> [Records for this task]:
———

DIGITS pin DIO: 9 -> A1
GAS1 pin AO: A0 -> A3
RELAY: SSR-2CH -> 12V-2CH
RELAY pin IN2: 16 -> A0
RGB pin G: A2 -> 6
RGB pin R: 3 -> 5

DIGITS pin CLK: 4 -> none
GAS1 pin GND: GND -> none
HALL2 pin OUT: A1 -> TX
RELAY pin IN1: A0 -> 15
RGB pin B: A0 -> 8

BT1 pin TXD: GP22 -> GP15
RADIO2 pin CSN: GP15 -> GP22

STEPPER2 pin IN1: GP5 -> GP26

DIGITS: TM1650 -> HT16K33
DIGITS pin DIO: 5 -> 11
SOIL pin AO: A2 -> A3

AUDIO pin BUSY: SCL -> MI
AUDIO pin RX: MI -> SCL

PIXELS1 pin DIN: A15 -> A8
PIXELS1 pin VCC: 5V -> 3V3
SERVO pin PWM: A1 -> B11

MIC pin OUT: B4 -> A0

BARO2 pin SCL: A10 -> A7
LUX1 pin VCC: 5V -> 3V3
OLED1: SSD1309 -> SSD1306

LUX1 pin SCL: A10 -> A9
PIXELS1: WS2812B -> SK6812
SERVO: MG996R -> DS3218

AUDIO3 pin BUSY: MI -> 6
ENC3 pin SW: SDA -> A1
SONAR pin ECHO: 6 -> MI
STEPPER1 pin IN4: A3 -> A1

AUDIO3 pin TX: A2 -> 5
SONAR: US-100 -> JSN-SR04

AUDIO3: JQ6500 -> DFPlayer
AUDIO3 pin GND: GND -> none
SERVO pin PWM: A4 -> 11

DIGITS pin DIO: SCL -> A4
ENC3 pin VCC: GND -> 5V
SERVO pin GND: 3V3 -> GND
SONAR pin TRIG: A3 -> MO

———

> [Description of the task]:
After reading the material above, repeat all of it exactly.

> [Exercise solution]:
DIGITS pin DIO: 9 -> A1
GAS1 pin AO: A0 -> A3
RELAY: SSR-2CH -> 12V-2CH
RELAY pin IN2: 16 -> A0
RGB pin G: A2 -> 6
RGB pin R: 3 -> 5

DIGITS pin CLK: 4 -> none
GAS1 pin GND: GND -> none
HALL2 pin OUT: A1 -> TX
RELAY pin IN1: A0 -> 15
RGB pin B: A0 -> 8

BT1 pin TXD: GP22 -> GP15
RADIO2 pin CSN: GP15 -> GP22

STEPPER2 pin IN1: GP5 -> GP26

DIGITS: TM1650 -> HT16K33
DIGITS pin DIO: 5 -> 11
SOIL pin AO: A2 -> A3

AUDIO pin BUSY: SCL -> MI
AUDIO pin RX: MI -> SCL

PIXELS1 pin DIN: A15 -> A8
PIXELS1 pin VCC: 5V -> 3V3
SERVO pin PWM: A1 -> B11

MIC pin OUT: B4 -> A0

BARO2 pin SCL: A10 -> A7
LUX1 pin VCC: 5V -> 3V3
OLED1: SSD1309 -> SSD1306

LUX1 pin SCL: A10 -> A9
PIXELS1: WS2812B -> SK6812
SERVO: MG996R -> DS3218

AUDIO3 pin BUSY: MI -> 6
ENC3 pin SW: SDA -> A1
SONAR pin ECHO: 6 -> MI
STEPPER1 pin IN4: A3 -> A1

AUDIO3 pin TX: A2 -> 5
SONAR: US-100 -> JSN-SR04

AUDIO3: JQ6500 -> DFPlayer
AUDIO3 pin GND: GND -> none
SERVO pin PWM: A4 -> 11

DIGITS pin DIO: SCL -> A4
ENC3 pin VCC: GND -> 5V
SERVO pin GND: 3V3 -> GND
SONAR pin TRIG: A3 -> MO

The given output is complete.